§ **Your objective**
Take the entries that follow and return exactly the lines from the one holding "R6: 22k (D2, VDD) -> none" through the one holding "D101: schottky 1N5817", both included. Nothing else is needed.

§ **Source data**
• • • •

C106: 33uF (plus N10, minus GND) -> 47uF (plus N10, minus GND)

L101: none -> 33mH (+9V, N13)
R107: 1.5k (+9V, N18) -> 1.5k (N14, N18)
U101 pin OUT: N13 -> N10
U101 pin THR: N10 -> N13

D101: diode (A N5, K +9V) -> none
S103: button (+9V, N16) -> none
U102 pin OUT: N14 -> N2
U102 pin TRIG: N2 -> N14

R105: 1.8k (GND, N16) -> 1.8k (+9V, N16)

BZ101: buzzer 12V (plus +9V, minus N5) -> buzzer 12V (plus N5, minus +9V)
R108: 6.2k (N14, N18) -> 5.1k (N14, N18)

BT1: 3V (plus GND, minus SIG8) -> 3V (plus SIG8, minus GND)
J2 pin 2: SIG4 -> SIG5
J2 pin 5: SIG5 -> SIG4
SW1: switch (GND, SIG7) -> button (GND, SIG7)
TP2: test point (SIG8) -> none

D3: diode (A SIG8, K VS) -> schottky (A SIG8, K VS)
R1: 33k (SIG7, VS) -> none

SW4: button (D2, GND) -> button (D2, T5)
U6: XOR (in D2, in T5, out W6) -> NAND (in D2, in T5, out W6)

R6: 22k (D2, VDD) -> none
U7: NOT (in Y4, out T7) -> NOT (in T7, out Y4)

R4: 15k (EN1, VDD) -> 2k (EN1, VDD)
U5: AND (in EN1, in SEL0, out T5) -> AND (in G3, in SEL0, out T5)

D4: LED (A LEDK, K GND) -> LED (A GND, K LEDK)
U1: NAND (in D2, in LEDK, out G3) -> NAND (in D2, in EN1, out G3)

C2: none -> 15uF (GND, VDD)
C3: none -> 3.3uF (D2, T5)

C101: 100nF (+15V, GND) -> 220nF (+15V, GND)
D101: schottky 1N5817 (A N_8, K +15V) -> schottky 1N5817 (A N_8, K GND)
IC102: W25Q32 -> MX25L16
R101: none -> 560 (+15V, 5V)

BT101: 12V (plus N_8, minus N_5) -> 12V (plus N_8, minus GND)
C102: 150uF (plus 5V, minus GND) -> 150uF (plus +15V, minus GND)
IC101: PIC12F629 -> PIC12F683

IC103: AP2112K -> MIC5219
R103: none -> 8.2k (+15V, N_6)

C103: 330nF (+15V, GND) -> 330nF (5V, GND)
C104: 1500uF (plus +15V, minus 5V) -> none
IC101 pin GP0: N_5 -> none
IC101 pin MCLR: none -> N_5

• • • •

§ **Your solution**
R6: 22k (D2, VDD) -> none
U7: NOT (in Y4, out T7) -> NOT (in T7, out Y4)

R4: 15k (EN1, VDD) -> 2k (EN1, VDD)
U5: AND (in EN1, in SEL0, out T5) -> AND (in G3, in SEL0, out T5)

D4: LED (A LEDK, K GND) -> LED (A GND, K LEDK)
U1: NAND (in D2, in LEDK, out G3) -> NAND (in D2, in EN1, out G3)

C2: none -> 15uF (GND, VDD)
C3: none -> 3.3uF (D2, T5)

C101: 100nF (+15V, GND) -> 220nF (+15V, GND)
D101: schottky 1N5817 (A N_8, K +15V) -> schottky 1N5817 (A N_8, K GND)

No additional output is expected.